◆ Dataset records:

====

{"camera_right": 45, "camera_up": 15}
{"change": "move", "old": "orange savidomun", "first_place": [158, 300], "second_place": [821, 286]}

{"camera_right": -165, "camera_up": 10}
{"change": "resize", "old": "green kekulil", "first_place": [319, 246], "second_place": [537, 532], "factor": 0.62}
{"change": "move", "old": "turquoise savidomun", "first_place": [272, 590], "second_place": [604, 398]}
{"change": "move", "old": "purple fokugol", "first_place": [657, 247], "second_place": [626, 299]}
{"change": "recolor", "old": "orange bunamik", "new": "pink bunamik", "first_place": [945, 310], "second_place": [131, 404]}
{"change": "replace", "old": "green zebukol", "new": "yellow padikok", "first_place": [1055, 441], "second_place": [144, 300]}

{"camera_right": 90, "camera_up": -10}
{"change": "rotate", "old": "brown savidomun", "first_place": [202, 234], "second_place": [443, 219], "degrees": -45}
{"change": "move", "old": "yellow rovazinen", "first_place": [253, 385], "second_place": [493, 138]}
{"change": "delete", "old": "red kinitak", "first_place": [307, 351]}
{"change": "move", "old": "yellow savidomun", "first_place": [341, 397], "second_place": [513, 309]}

====

◆ Work instructions: Each line of the listing is to be repeated without alteration.

◆ Exercise solution:
{"camera_right": 45, "camera_up": 15}
{"change": "move", "old": "orange savidomun", "first_place": [158, 300], "second_place": [821, 286]}

{"camera_right": -165, "camera_up": 10}
{"change": "resize", "old": "green kekulil", "first_place": [319, 246], "second_place": [537, 532], "factor": 0.62}
{"change": "move", "old": "turquoise savidomun", "first_place": [272, 590], "second_place": [604, 398]}
{"change": "move", "old": "purple fokugol", "first_place": [657, 247], "second_place": [626, 299]}
{"change": "recolor", "old": "orange bunamik", "new": "pink bunamik", "first_place": [945, 310], "second_place": [131, 404]}
{"change": "replace", "old": "green zebukol", "new": "yellow padikok", "first_place": [1055, 441], "second_place": [144, 300]}

{"camera_right": 90, "camera_up": -10}
{"change": "rotate", "old": "brown savidomun", "first_place": [202, 234], "second_place": [443, 219], "degrees": -45}
{"change": "move", "old": "yellow rovazinen", "first_place": [253, 385], "second_place": [493, 138]}
{"change": "delete", "old": "red kinitak", "first_place": [307, 351]}
{"change": "move", "old": "yellow savidomun", "first_place": [341, 397], "second_place": [513, 309]}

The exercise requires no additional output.